Entries shown Start Marker
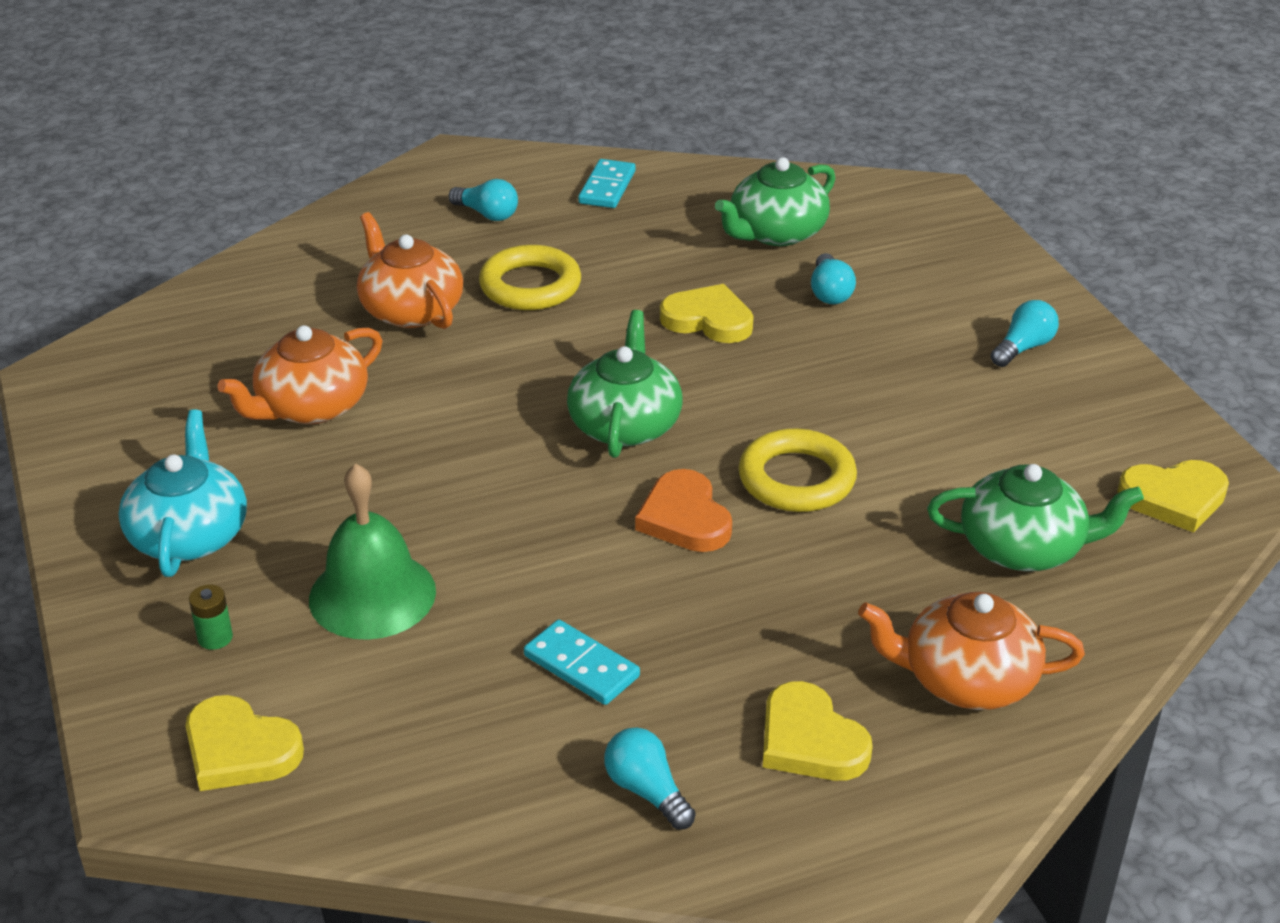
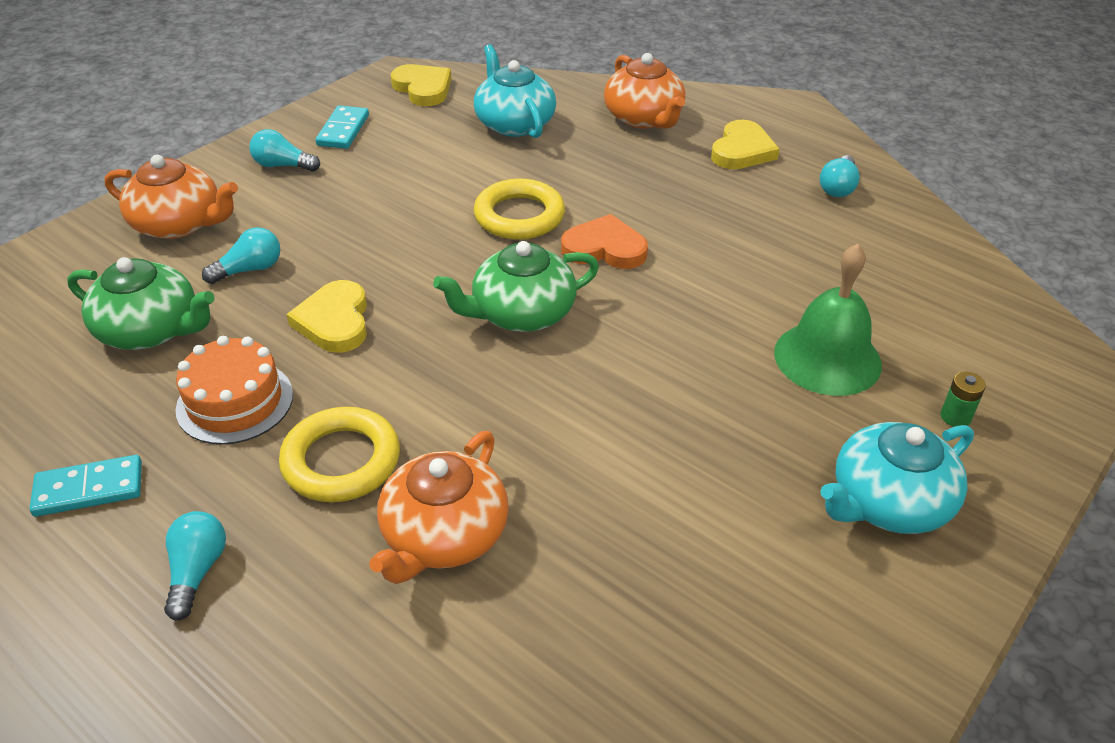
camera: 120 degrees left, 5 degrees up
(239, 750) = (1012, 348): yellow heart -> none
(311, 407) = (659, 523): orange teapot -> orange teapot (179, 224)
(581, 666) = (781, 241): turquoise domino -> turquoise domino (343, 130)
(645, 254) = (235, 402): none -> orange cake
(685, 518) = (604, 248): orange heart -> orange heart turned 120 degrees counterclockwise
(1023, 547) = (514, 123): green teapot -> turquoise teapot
Entries shown End Marker
- [Assignment] Where a line in the records above contains the word "heart", copy that line.

- [Completed exercise]
(239, 750) = (1012, 348): yellow heart -> none
(685, 518) = (604, 248): orange heart -> orange heart turned 120 degrees counterclockwise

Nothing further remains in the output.